## Records supplied
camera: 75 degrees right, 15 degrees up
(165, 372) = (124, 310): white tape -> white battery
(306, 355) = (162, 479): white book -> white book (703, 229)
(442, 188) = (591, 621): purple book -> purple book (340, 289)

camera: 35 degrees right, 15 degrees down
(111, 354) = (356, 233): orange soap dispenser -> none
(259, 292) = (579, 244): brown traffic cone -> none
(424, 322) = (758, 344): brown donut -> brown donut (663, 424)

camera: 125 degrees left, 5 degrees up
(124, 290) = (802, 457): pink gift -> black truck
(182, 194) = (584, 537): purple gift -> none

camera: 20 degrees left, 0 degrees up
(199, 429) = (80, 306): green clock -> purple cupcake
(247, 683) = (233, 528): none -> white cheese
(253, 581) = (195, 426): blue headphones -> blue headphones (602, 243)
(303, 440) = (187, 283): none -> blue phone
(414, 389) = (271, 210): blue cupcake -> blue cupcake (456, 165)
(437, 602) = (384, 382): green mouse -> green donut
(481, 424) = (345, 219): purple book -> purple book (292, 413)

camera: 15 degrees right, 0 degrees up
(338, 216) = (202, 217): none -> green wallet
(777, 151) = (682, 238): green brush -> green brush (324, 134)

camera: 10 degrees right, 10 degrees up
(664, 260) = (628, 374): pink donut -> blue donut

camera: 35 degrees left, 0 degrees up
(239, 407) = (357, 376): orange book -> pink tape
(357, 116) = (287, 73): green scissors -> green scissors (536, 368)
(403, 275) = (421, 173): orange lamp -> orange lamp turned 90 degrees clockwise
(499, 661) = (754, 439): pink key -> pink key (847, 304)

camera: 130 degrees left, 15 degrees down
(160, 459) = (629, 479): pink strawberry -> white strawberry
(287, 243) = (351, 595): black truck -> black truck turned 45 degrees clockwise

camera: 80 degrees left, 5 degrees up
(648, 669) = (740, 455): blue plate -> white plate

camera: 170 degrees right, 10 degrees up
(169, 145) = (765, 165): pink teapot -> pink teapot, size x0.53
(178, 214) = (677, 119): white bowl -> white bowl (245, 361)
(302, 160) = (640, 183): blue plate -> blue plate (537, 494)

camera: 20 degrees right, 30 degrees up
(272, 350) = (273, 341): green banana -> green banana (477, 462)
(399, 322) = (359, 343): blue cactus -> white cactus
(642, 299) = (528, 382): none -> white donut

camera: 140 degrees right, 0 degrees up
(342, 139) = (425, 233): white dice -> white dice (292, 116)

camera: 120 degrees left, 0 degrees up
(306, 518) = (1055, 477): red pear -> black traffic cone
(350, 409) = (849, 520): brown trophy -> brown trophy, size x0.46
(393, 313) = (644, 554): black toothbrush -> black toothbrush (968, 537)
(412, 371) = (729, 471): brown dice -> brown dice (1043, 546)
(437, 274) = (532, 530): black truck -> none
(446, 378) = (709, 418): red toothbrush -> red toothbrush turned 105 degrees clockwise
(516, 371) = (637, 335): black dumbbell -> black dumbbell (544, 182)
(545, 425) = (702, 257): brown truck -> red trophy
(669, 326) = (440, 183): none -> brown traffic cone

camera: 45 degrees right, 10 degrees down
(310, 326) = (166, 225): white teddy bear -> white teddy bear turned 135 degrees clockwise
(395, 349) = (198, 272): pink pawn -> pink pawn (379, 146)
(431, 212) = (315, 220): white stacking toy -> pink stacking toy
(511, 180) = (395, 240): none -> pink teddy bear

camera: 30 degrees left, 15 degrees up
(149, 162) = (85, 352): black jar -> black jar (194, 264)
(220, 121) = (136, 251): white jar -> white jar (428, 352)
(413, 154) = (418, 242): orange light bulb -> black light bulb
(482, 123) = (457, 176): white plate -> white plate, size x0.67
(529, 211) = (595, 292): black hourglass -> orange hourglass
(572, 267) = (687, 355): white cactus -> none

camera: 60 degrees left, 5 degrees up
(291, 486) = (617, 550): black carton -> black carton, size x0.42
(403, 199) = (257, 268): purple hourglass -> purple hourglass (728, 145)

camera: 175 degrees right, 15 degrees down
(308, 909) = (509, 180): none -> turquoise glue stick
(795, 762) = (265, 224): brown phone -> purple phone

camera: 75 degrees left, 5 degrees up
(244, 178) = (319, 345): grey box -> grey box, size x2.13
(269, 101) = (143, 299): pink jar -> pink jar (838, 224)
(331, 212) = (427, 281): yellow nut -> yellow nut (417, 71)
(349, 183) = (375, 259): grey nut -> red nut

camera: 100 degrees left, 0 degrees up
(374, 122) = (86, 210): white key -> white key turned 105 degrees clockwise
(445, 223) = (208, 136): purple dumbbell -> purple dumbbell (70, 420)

## Task prompt
For the string "blue", go line by line through the material and copy every line that has it.

## Result
(253, 581) = (195, 426): blue headphones -> blue headphones (602, 243)
(303, 440) = (187, 283): none -> blue phone
(414, 389) = (271, 210): blue cupcake -> blue cupcake (456, 165)
(664, 260) = (628, 374): pink donut -> blue donut
(648, 669) = (740, 455): blue plate -> white plate
(302, 160) = (640, 183): blue plate -> blue plate (537, 494)
(399, 322) = (359, 343): blue cactus -> white cactus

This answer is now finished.